* [What the task asks] In the data below, find the line that contains "lime brick D6 level" and the line that contains "yellow plate H10:H11". Copy both, plus every line between them, exactly.

* [Listed entries]
_ _ _ _ _
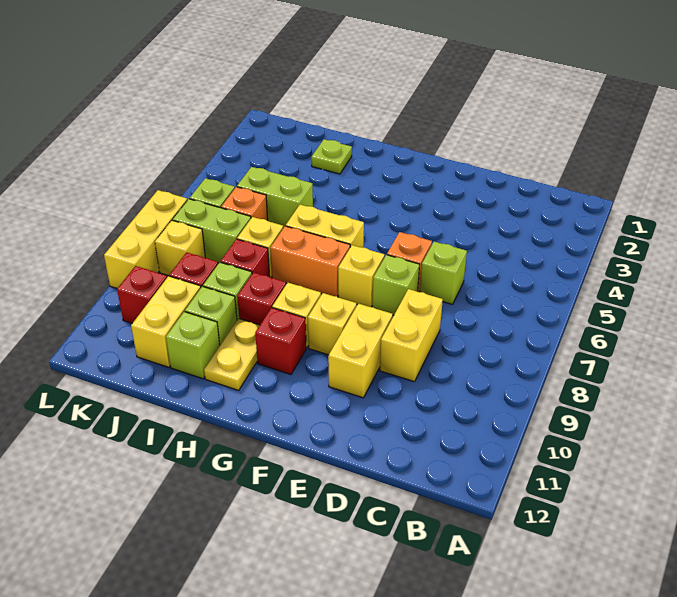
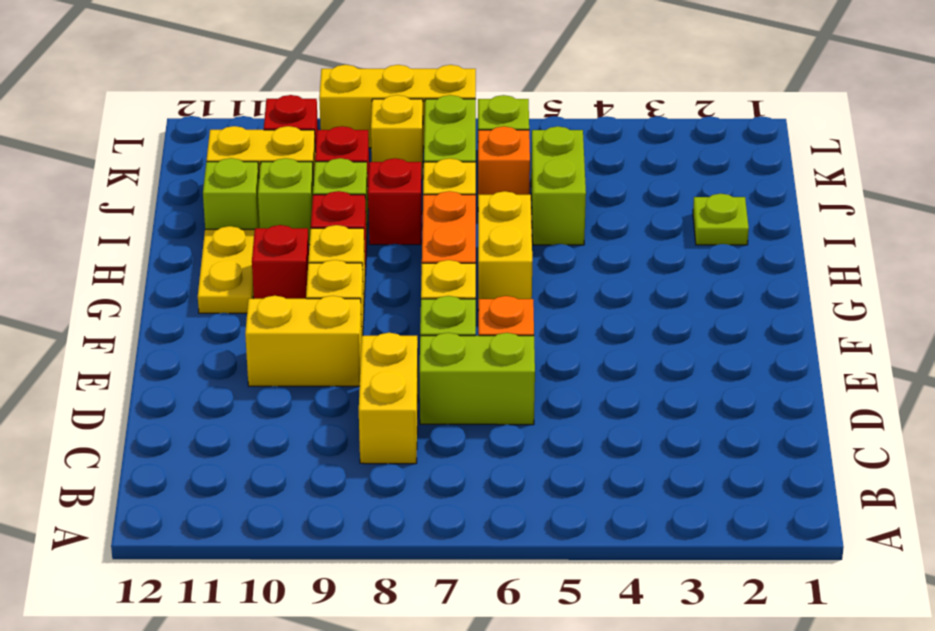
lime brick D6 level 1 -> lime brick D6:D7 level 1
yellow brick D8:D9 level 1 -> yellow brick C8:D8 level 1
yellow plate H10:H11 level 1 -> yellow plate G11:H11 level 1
_ _ _ _ _
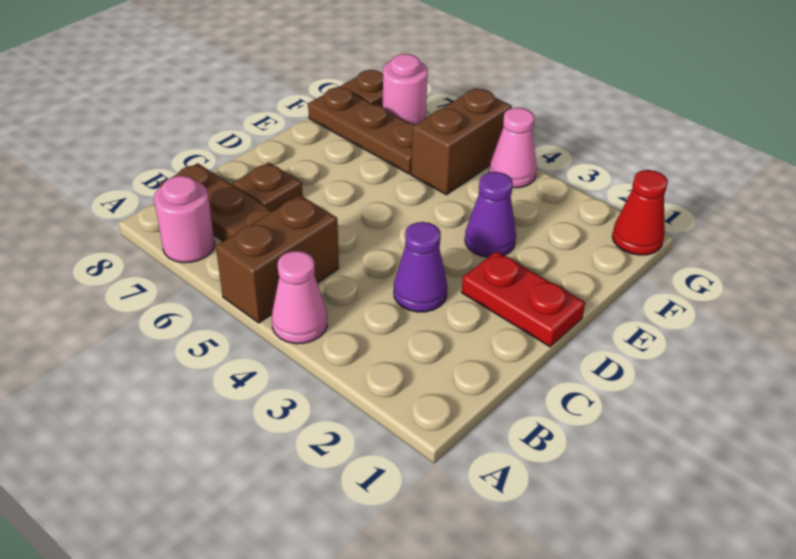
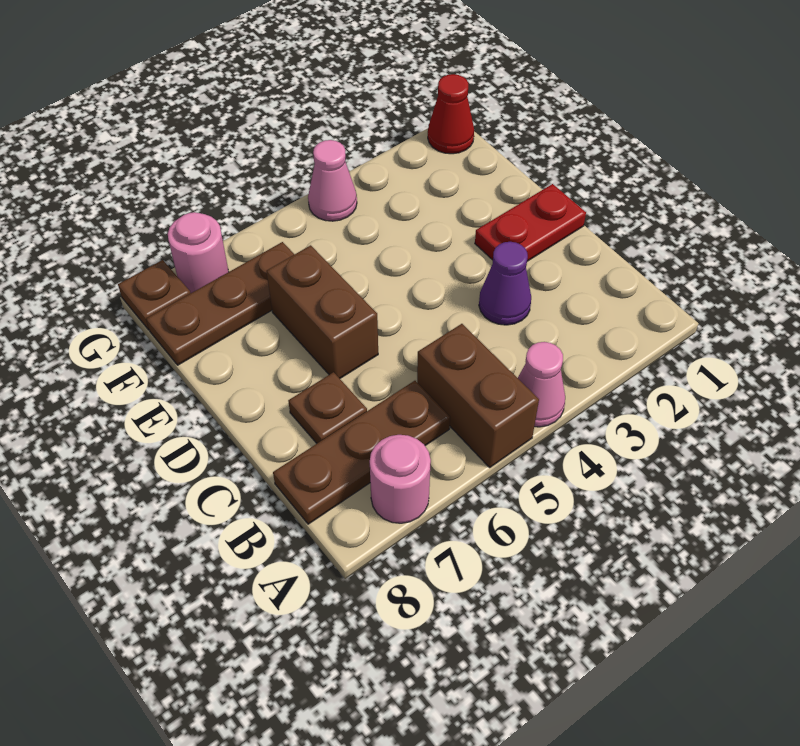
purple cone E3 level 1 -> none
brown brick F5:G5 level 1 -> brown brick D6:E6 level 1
_ _ _ _ _
* [Answer]
lime brick D6 level 1 -> lime brick D6:D7 level 1
yellow brick D8:D9 level 1 -> yellow brick C8:D8 level 1
yellow plate H10:H11 level 1 -> yellow plate G11:H11 level 1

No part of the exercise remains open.